Problem: Copy out every line in the records below that contains the string "treble", leaving each line unchanged.

[Start Supplied material]

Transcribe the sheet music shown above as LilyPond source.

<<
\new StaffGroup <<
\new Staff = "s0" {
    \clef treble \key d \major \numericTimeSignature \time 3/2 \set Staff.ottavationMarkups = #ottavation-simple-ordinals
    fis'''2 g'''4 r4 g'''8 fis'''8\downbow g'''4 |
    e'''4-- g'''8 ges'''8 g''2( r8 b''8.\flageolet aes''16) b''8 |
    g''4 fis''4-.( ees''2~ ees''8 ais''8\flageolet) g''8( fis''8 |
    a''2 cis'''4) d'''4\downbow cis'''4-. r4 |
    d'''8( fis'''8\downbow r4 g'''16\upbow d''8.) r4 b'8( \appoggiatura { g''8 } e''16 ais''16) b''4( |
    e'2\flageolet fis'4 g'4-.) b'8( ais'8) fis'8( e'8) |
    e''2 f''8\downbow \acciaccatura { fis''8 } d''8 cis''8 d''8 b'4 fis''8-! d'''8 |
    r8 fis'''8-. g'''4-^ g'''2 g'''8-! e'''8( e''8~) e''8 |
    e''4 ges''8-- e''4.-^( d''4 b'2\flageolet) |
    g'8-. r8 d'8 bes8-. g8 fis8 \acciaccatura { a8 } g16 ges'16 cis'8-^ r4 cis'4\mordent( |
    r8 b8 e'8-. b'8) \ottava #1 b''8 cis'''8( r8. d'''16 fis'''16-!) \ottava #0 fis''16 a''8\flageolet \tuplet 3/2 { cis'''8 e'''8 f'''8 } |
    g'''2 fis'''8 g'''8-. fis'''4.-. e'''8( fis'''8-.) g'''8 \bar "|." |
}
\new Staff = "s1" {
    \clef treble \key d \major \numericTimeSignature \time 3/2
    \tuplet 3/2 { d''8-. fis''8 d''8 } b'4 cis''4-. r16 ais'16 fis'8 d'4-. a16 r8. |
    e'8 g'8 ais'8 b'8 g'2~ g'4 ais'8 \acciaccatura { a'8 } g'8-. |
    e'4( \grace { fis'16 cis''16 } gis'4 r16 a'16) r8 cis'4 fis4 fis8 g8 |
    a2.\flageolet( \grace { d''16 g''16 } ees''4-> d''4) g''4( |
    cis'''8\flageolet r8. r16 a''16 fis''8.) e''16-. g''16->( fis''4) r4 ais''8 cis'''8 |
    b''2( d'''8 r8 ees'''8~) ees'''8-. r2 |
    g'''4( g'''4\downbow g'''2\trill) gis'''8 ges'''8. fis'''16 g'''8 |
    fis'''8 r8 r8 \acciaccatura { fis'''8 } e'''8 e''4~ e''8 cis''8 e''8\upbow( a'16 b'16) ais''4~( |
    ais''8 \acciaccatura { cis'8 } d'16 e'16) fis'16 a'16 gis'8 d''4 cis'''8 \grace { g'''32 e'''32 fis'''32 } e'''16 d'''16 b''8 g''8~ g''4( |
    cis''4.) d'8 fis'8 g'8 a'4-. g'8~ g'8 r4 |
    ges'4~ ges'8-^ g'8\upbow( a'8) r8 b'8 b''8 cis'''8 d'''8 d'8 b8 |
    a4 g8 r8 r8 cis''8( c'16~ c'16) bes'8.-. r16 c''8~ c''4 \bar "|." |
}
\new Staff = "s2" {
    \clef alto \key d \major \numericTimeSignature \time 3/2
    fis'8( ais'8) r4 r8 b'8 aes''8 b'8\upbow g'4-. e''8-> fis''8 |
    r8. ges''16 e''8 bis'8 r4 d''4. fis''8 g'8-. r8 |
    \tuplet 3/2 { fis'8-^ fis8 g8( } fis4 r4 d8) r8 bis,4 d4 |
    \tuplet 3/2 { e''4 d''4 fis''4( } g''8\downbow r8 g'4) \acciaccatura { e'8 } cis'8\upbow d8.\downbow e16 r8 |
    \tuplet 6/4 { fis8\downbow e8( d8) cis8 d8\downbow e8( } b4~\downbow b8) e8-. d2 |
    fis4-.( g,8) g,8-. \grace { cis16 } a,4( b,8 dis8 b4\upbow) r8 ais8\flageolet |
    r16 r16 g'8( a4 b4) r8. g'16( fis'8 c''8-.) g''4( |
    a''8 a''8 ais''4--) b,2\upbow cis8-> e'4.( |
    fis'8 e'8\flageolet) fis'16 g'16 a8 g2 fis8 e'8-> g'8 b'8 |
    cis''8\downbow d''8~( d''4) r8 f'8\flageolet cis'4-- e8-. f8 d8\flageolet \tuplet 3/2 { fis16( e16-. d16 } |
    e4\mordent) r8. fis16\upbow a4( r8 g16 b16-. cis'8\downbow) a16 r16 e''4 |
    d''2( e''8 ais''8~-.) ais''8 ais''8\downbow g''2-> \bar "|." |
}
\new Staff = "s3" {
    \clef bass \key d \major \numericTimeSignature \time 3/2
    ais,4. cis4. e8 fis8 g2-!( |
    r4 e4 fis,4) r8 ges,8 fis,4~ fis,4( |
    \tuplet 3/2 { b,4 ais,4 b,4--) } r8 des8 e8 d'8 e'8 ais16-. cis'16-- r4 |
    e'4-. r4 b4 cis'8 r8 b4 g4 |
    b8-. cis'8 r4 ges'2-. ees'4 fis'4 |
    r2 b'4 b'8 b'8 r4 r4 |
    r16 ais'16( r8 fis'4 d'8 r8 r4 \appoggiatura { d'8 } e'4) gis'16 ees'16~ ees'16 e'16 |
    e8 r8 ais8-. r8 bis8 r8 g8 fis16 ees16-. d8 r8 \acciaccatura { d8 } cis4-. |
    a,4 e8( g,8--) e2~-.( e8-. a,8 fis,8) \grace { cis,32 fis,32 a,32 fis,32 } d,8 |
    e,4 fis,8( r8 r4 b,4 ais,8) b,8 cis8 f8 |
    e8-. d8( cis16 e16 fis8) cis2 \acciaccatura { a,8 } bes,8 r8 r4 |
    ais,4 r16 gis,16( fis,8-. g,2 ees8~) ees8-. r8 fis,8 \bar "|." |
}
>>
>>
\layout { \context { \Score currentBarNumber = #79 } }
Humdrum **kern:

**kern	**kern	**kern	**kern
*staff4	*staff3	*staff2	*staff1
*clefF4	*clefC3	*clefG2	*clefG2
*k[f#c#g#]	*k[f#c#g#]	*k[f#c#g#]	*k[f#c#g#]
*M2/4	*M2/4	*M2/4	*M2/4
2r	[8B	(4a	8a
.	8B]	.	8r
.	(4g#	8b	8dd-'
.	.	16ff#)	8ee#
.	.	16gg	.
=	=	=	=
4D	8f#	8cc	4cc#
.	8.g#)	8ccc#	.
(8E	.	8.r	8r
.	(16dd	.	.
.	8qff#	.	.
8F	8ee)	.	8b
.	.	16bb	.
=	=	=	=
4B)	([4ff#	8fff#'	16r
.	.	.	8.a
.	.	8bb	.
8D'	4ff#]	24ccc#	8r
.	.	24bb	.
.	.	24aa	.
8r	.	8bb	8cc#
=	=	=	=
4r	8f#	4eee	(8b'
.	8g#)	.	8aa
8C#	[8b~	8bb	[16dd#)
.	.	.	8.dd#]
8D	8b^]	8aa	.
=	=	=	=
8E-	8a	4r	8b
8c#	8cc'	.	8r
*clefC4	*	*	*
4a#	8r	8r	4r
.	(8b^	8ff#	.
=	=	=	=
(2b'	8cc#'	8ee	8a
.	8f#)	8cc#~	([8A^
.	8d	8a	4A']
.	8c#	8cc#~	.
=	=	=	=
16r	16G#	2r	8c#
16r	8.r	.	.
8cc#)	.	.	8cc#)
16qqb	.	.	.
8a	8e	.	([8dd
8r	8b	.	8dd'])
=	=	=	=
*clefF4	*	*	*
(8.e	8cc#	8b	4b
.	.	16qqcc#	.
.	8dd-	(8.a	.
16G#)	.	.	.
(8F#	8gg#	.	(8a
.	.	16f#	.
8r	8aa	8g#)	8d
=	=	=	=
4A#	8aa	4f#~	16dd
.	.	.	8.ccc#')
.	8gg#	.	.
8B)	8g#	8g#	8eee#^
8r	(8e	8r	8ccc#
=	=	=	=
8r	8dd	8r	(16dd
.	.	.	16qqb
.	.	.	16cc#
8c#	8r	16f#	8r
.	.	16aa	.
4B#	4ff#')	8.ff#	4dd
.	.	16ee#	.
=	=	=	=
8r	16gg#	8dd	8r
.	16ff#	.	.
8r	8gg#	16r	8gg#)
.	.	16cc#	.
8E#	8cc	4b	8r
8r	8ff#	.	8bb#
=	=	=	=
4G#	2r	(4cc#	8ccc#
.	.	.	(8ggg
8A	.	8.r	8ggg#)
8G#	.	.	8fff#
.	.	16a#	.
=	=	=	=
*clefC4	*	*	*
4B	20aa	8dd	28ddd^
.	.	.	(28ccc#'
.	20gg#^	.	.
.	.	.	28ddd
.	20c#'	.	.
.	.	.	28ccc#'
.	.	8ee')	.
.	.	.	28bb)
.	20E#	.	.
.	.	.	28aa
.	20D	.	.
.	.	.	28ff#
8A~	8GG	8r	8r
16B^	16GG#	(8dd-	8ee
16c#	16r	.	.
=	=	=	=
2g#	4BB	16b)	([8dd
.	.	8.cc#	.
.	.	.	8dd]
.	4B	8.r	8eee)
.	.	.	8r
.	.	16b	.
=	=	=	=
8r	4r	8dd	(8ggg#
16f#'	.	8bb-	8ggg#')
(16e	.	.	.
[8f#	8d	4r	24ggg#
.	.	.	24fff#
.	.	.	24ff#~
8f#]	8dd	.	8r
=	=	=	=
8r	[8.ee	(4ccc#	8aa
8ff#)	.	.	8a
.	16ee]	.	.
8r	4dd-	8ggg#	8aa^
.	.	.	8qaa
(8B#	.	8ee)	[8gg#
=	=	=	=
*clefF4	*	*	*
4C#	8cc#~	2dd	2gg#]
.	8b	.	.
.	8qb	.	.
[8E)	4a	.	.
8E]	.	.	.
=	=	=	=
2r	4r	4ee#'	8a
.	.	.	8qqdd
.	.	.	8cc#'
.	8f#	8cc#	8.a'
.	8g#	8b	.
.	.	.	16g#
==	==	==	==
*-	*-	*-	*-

[End Supplied material]

Problem solution:
    \clef treble \key d \major \numericTimeSignature \time 3/2 \set Staff.ottavationMarkups = #ottavation-simple-ordinals
    \clef treble \key d \major \numericTimeSignature \time 3/2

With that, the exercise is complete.